Work required ::
The reply should reproduce every line of the data below word for word, minus any images.

Dataset extract ::
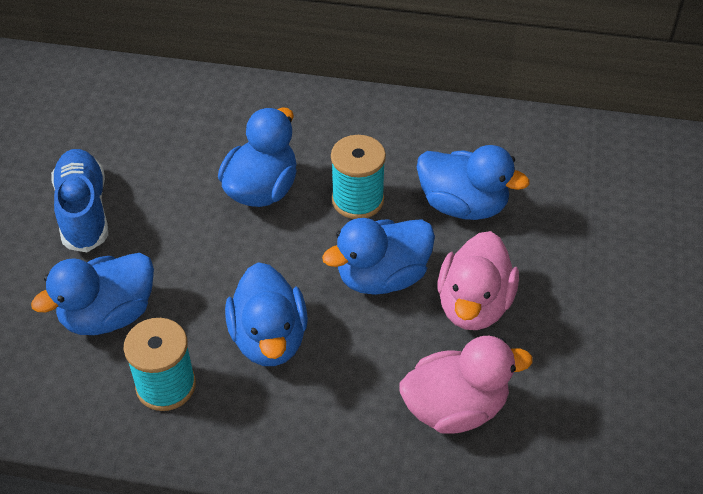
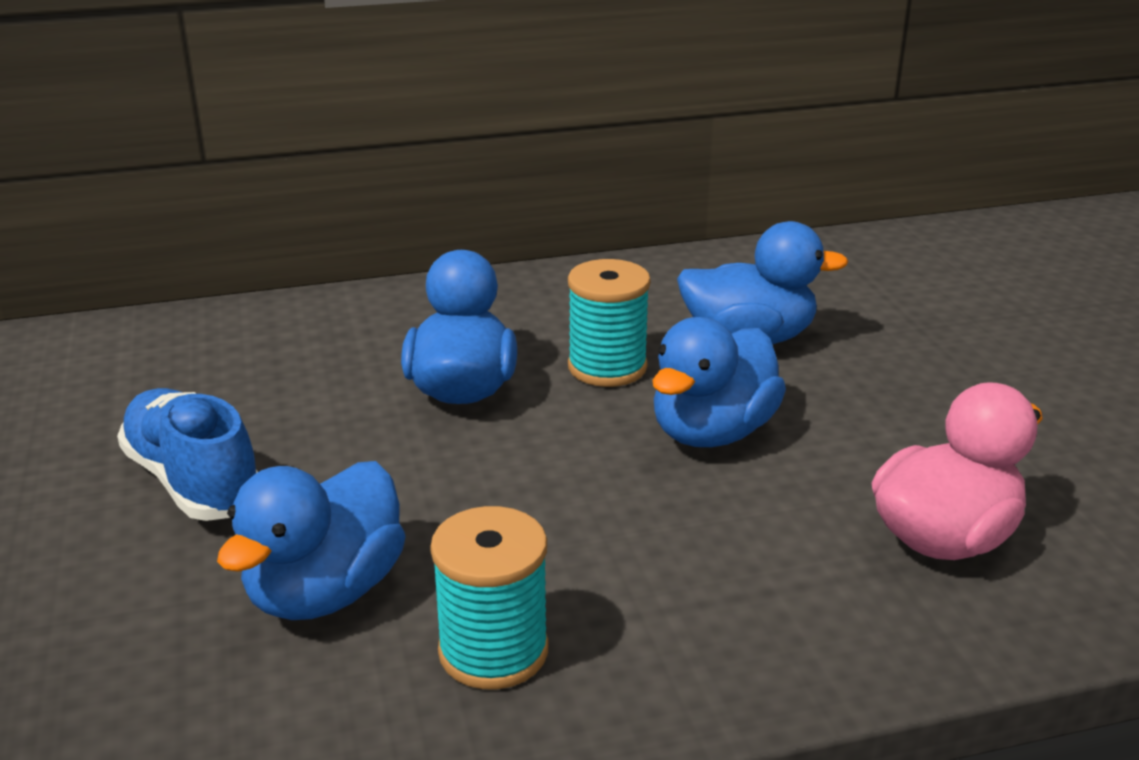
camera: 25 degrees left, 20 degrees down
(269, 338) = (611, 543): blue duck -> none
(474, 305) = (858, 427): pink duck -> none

Written reply ::
camera: 25 degrees left, 20 degrees down
(269, 338) = (611, 543): blue duck -> none
(474, 305) = (858, 427): pink duck -> none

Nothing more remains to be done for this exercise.